» ACTION ITEM
Find every line in the records below that contains "blue", and copy it.
(Beginning of PROVIDED DATA)
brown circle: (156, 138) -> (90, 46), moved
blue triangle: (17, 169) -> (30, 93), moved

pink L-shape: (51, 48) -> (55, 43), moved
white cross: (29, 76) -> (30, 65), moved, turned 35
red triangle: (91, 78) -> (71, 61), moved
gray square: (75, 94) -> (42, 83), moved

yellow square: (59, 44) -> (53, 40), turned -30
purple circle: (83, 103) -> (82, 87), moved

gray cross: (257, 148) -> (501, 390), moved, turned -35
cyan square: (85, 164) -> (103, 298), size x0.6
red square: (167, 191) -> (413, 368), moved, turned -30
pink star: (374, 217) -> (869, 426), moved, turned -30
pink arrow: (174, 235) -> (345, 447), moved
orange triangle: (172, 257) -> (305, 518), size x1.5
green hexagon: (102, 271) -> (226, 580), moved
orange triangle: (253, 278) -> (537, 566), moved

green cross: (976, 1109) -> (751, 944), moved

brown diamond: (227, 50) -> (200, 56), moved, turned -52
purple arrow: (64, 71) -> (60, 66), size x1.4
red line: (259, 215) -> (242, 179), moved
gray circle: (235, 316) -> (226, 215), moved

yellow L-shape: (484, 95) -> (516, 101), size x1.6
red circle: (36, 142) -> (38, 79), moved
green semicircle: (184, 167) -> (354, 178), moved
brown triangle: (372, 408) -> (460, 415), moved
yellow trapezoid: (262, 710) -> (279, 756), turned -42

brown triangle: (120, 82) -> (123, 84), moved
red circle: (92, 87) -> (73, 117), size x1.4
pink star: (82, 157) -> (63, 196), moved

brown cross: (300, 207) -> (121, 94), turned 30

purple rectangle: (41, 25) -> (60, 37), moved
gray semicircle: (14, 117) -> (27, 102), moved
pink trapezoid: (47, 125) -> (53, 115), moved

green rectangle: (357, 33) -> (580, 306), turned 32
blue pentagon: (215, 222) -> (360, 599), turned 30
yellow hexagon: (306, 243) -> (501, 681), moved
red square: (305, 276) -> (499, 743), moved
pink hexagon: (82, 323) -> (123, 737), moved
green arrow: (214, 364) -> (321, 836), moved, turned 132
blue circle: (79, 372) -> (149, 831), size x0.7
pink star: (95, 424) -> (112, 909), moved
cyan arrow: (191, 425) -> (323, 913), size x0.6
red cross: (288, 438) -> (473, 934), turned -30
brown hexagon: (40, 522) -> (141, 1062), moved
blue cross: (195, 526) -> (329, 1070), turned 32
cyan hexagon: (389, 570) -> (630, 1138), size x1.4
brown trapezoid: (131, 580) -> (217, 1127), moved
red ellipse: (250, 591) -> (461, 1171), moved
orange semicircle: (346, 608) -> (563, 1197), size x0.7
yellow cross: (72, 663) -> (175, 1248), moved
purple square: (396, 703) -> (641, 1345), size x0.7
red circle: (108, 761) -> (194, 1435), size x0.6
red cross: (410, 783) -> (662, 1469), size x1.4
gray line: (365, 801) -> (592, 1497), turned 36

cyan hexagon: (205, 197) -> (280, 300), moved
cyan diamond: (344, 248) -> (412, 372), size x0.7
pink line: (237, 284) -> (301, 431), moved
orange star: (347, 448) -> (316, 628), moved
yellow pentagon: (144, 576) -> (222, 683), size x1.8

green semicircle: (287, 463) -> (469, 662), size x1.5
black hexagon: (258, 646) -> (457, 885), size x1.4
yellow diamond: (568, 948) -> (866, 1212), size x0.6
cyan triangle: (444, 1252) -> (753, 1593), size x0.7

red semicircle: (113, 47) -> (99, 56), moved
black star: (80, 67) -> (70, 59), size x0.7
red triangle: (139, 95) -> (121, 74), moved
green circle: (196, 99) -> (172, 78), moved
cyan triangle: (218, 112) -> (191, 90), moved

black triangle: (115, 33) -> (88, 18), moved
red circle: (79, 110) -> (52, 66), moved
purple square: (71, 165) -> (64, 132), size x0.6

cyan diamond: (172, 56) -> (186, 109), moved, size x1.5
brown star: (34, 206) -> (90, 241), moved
(End of PROVIDED DATA)
» ANSWER TO THE EXERCISE
blue triangle: (17, 169) -> (30, 93), moved
blue pentagon: (215, 222) -> (360, 599), turned 30
blue circle: (79, 372) -> (149, 831), size x0.7
blue cross: (195, 526) -> (329, 1070), turned 32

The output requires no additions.